> [WORK REQUEST] Each line from the one with "BAT1: 6V (plus" through the final line of the entries below must be printed exactly, and the pictures must not be.

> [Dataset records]
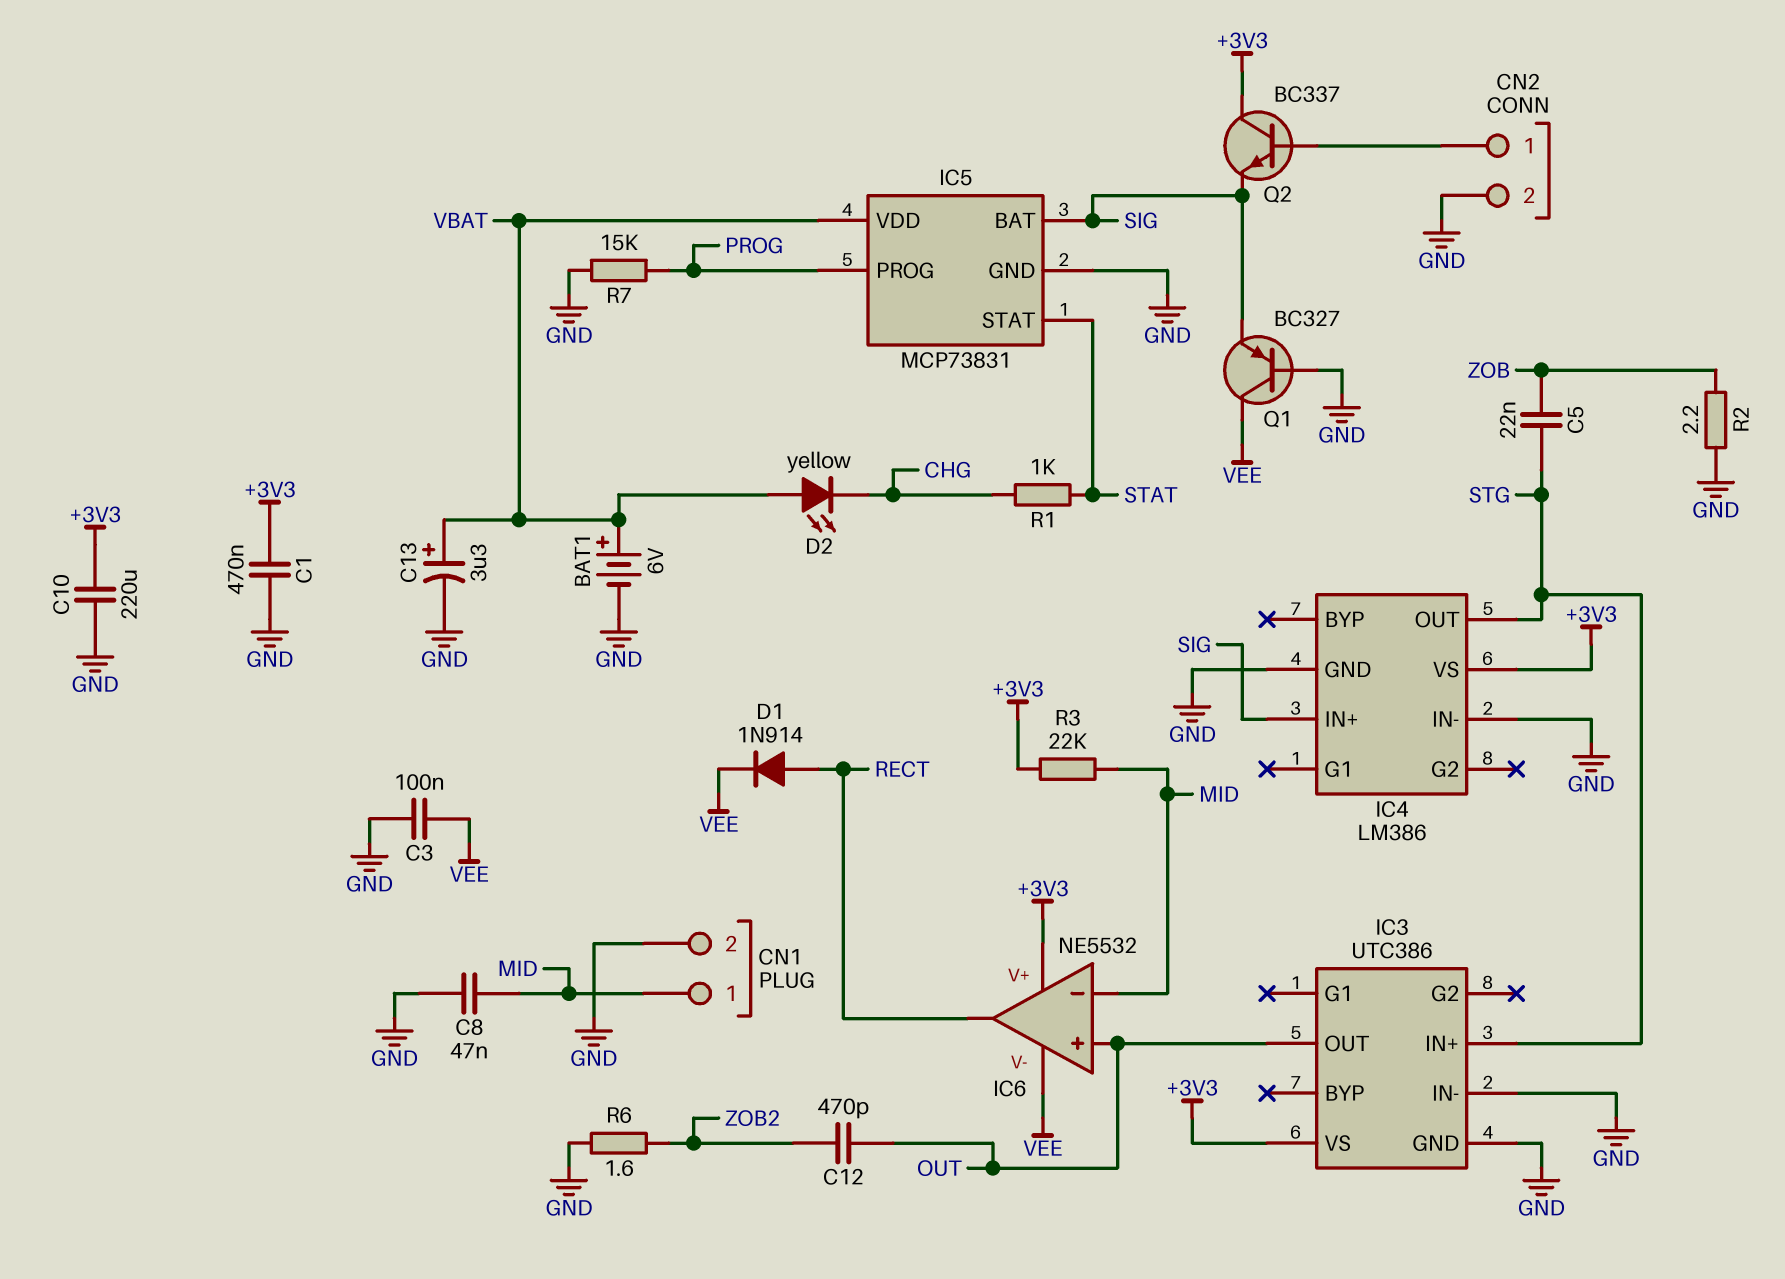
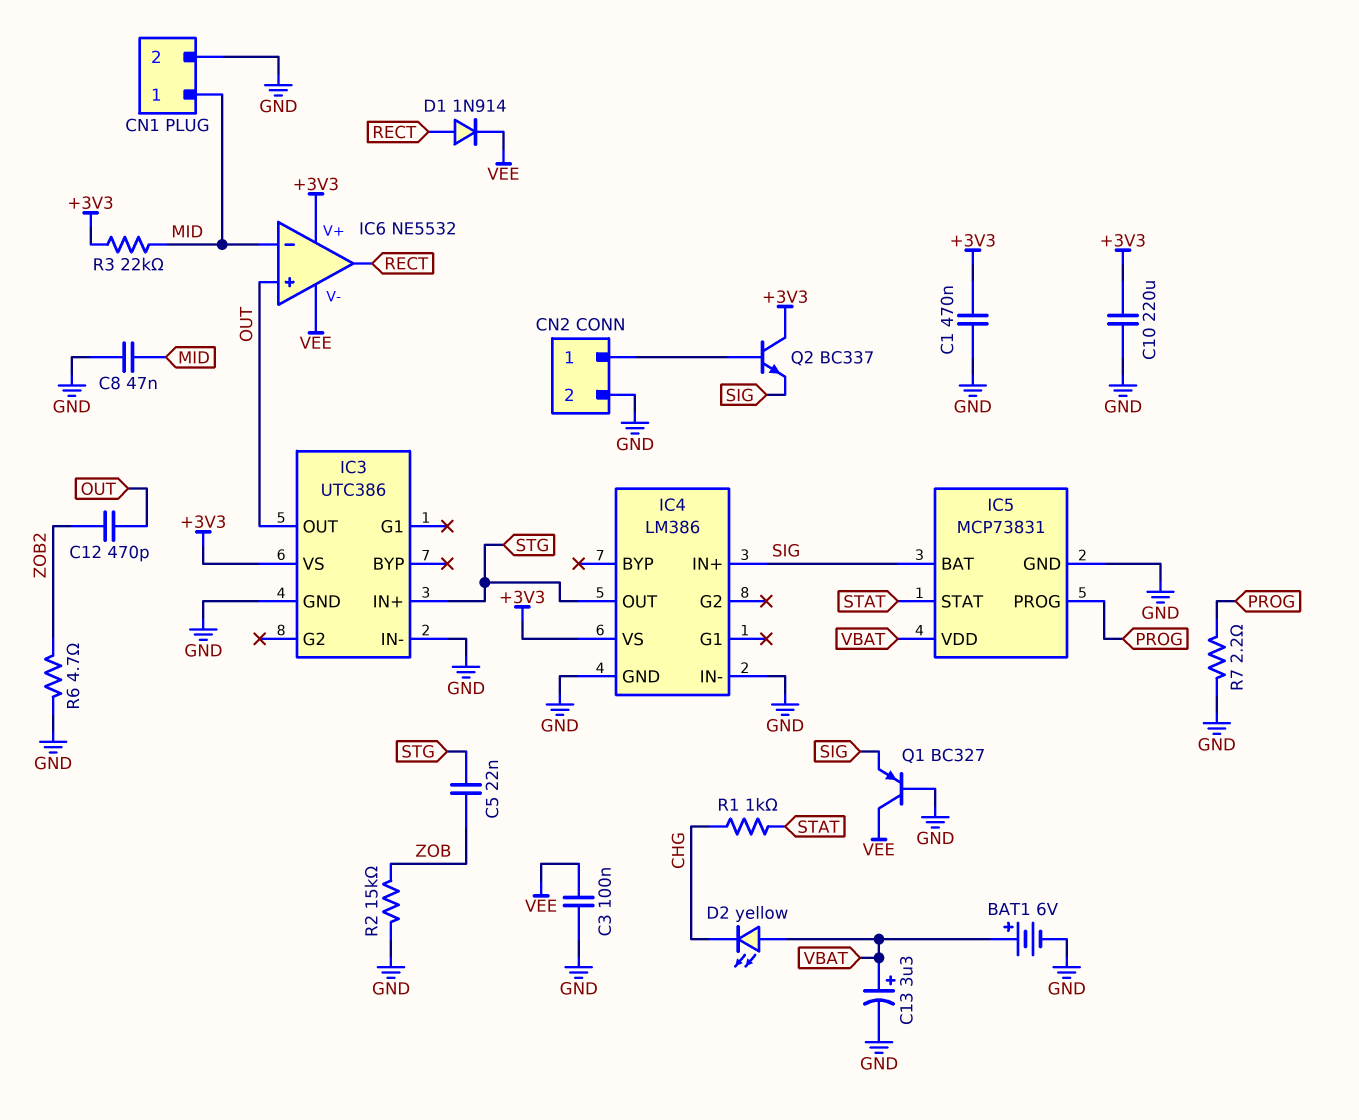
R2: 2.2 (GND, ZOB) -> 15k (GND, ZOB)
R6: 1.6 (GND, ZOB2) -> 4.7 (GND, ZOB2)
R7: 15k (GND, PROG) -> 2.2 (GND, PROG)

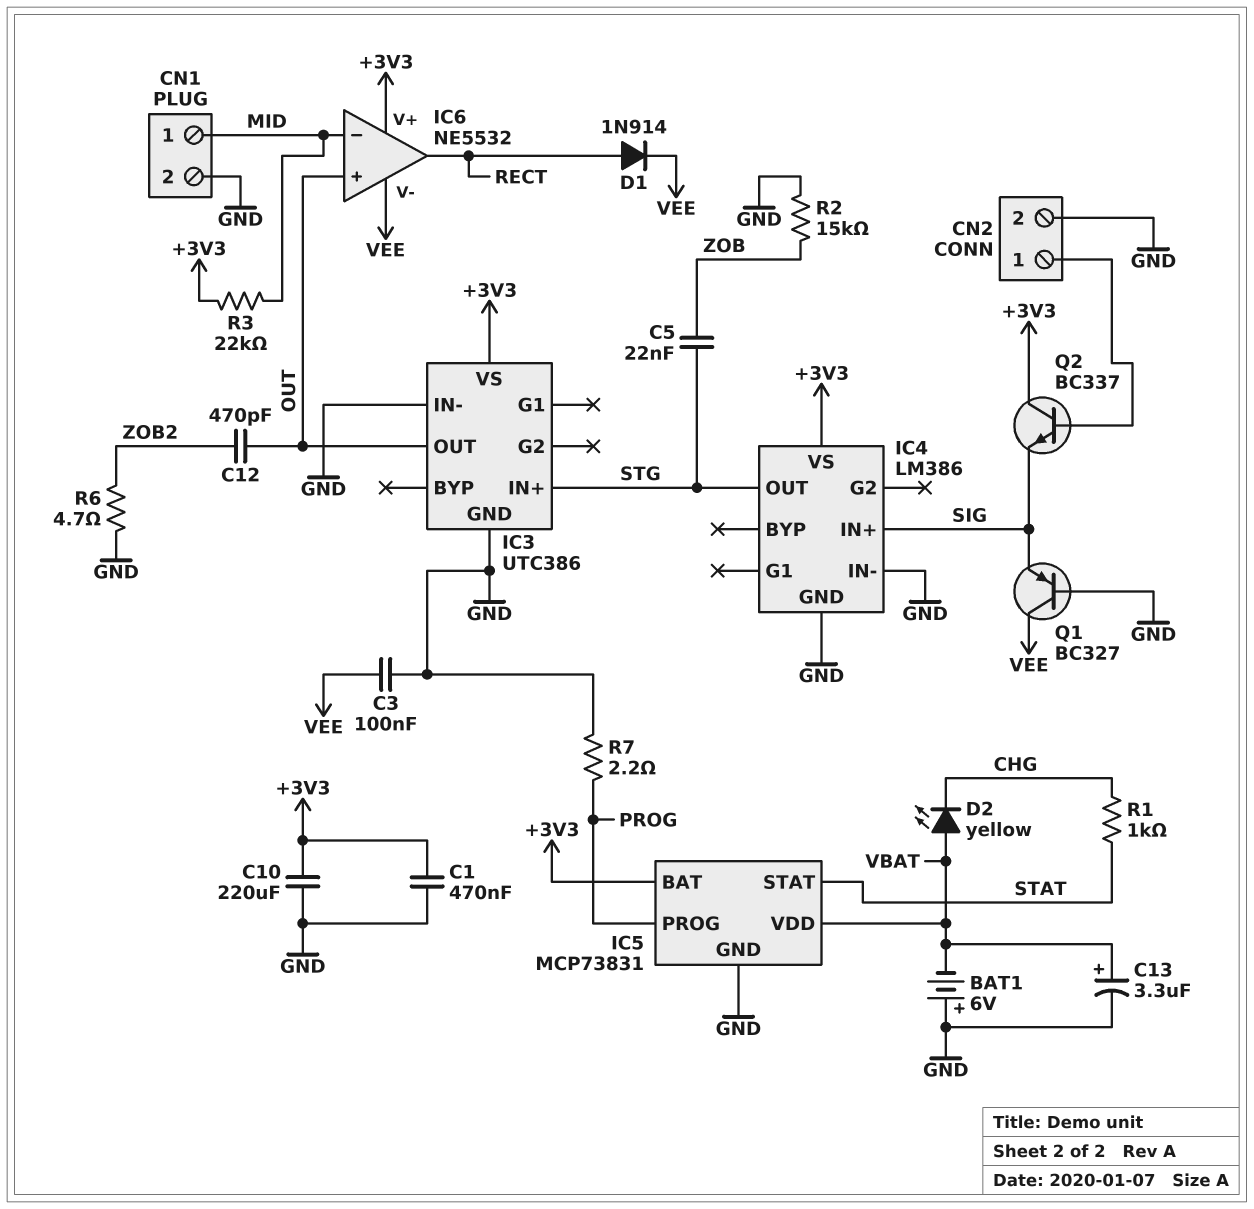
BAT1: 6V (plus VBAT, minus GND) -> 6V (plus GND, minus VBAT)
C8: 47nF (GND, MID) -> none
IC5 pin BAT: SIG -> +3V3

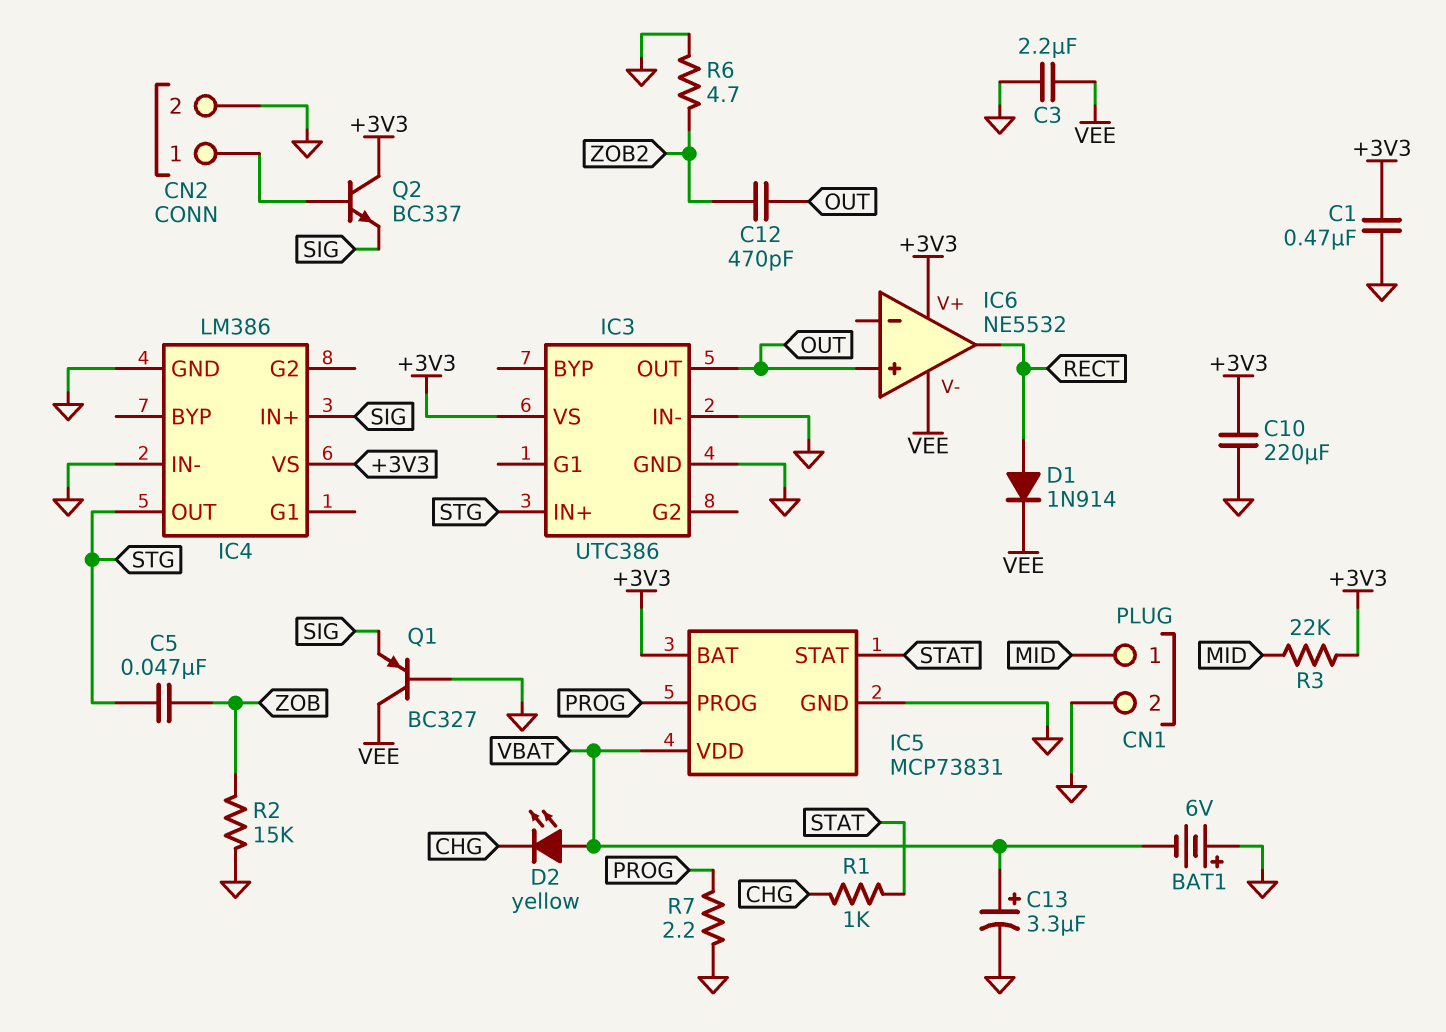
C3: 100nF (GND, VEE) -> 2.2uF (GND, VEE)
C5: 22nF (STG, ZOB) -> 47nF (STG, ZOB)
IC6 pin in-: MID -> none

> [RESULT OF THIS TASK]
BAT1: 6V (plus VBAT, minus GND) -> 6V (plus GND, minus VBAT)
C8: 47nF (GND, MID) -> none
IC5 pin BAT: SIG -> +3V3

C3: 100nF (GND, VEE) -> 2.2uF (GND, VEE)
C5: 22nF (STG, ZOB) -> 47nF (STG, ZOB)
IC6 pin in-: MID -> none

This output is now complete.